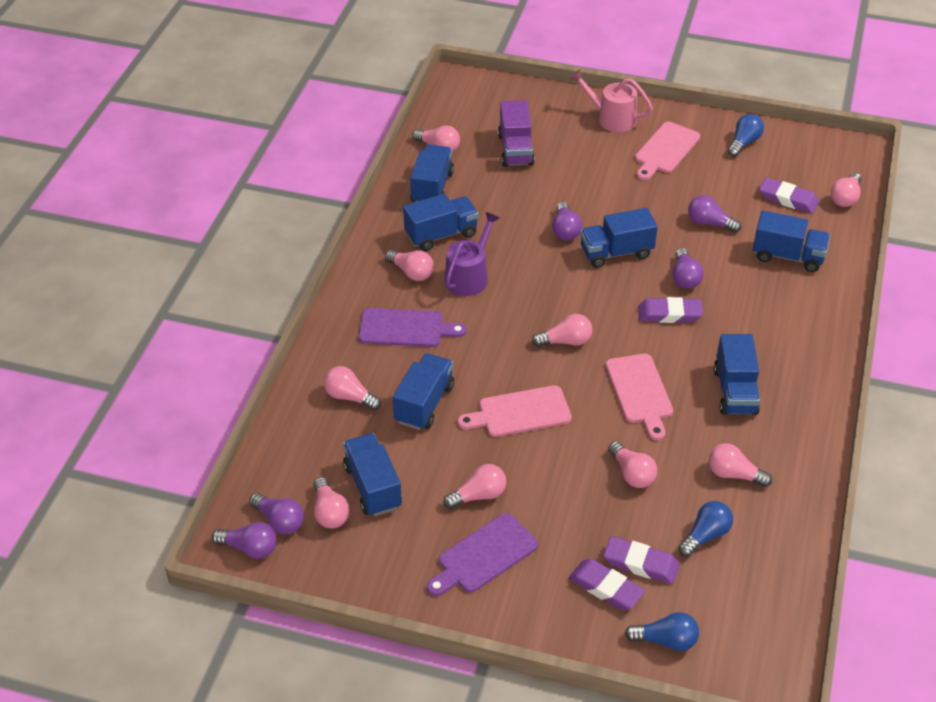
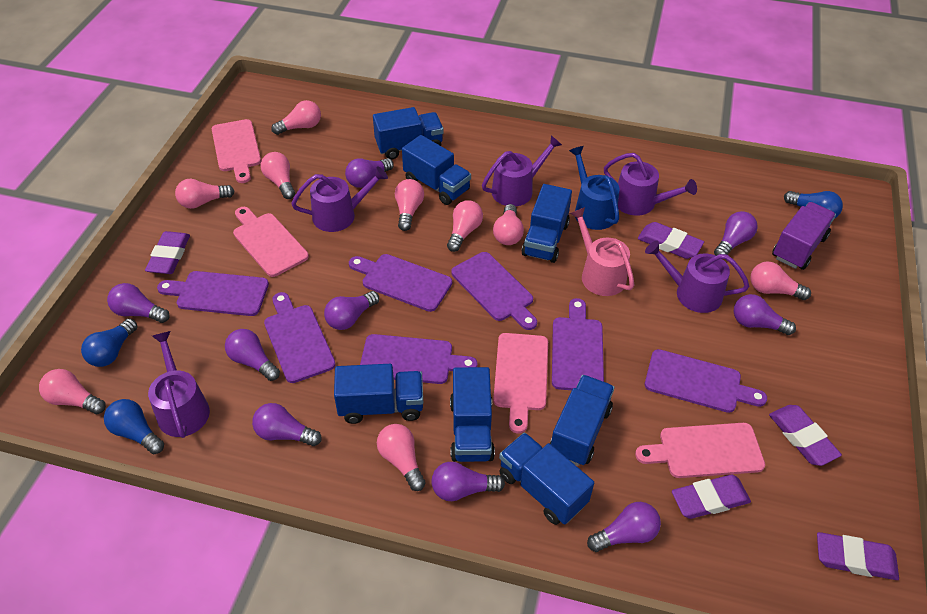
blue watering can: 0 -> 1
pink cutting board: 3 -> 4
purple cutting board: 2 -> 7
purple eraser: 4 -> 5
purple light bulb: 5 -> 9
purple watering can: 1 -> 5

┄┄┄┄┄┄┄┄┄┄

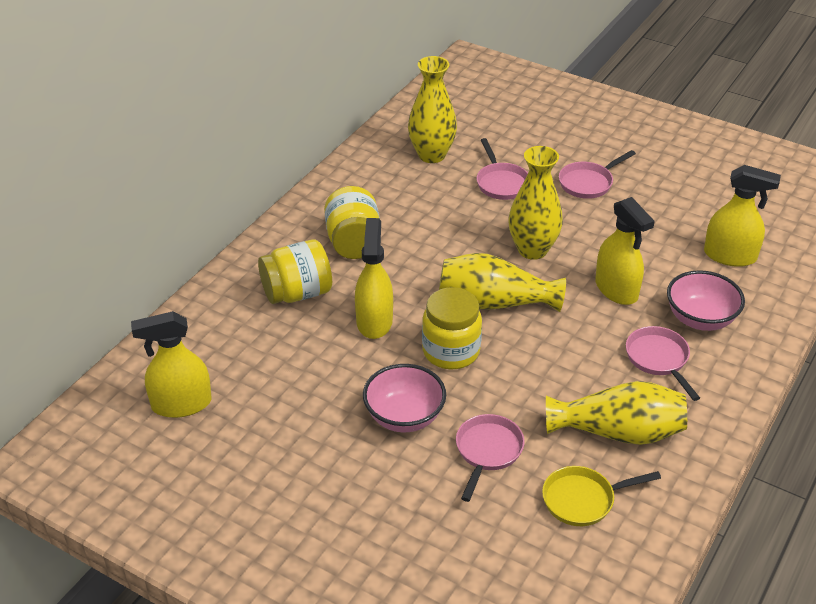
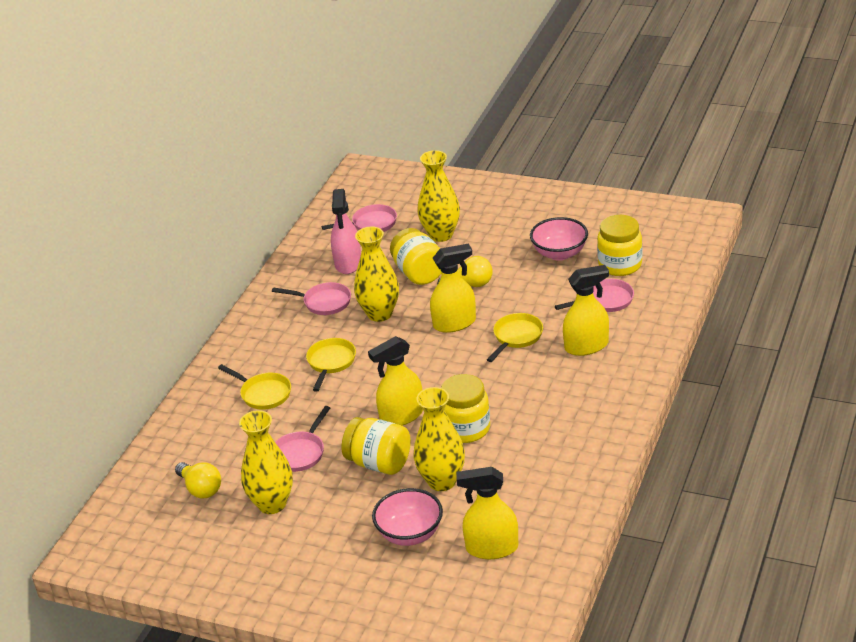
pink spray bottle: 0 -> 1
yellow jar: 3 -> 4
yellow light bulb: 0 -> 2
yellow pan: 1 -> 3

┄┄┄┄┄┄┄┄┄┄

- Assignment -
Would you copy, unchanged, the stretch of the records above that begins at the line containing "blue watering can: 0 -> 1" and ends at the line containing "purple watering can: 1 -> 5", and only that?

- Result for this task -
blue watering can: 0 -> 1
pink cutting board: 3 -> 4
purple cutting board: 2 -> 7
purple eraser: 4 -> 5
purple light bulb: 5 -> 9
purple watering can: 1 -> 5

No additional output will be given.